DATA IN THIS EXERCISE »
#####

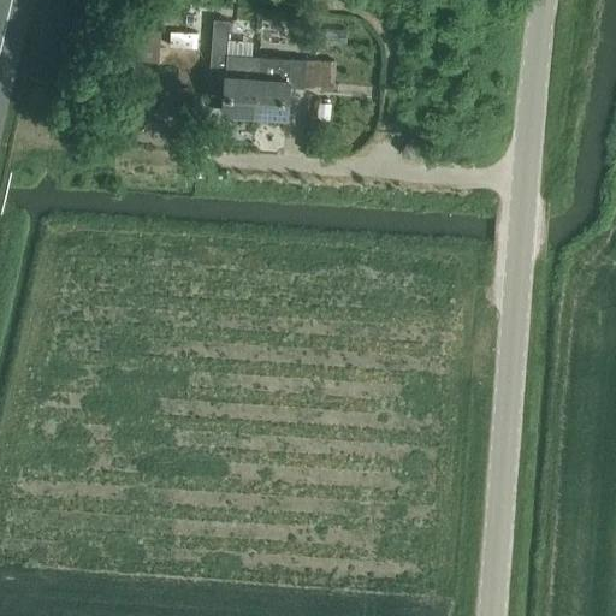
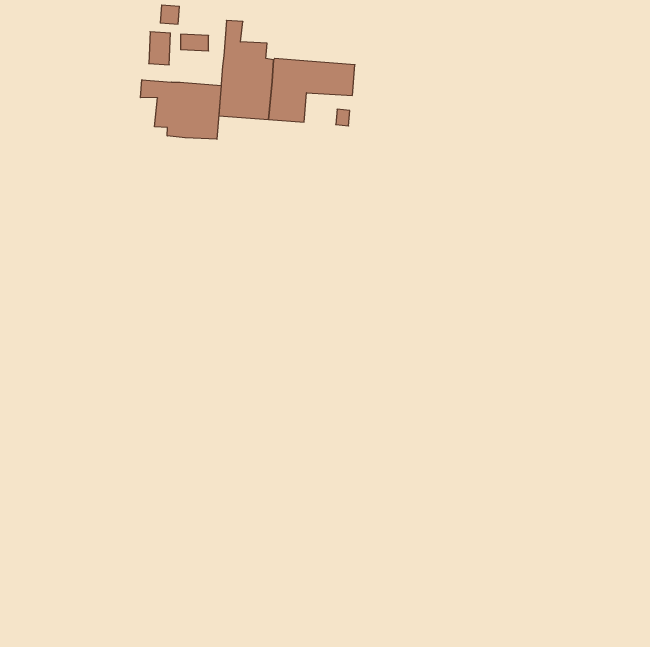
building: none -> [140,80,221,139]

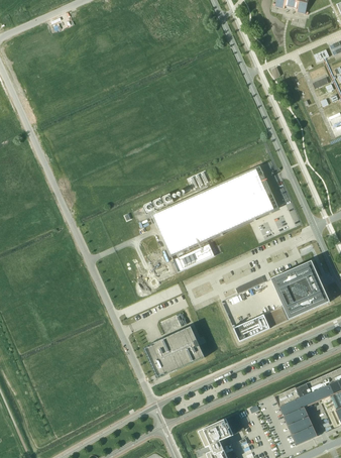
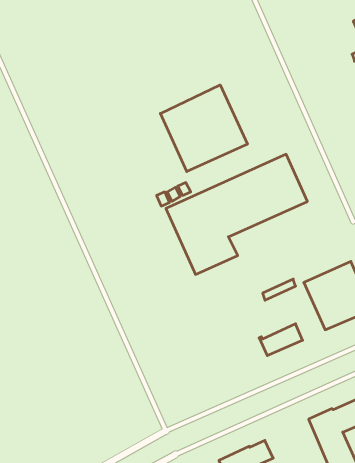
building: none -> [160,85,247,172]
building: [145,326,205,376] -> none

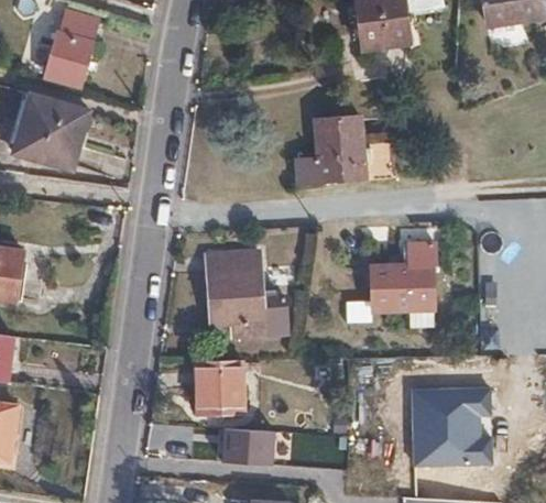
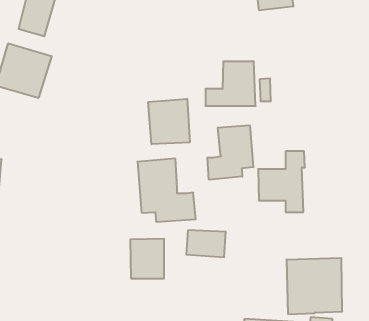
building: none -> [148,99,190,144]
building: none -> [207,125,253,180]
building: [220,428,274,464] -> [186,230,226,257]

#####

EXERCISE » Copy each line from the data above that includes "none".

ANSWER »
building: none -> [140,80,221,139]
building: none -> [160,85,247,172]
building: [145,326,205,376] -> none
building: none -> [148,99,190,144]
building: none -> [207,125,253,180]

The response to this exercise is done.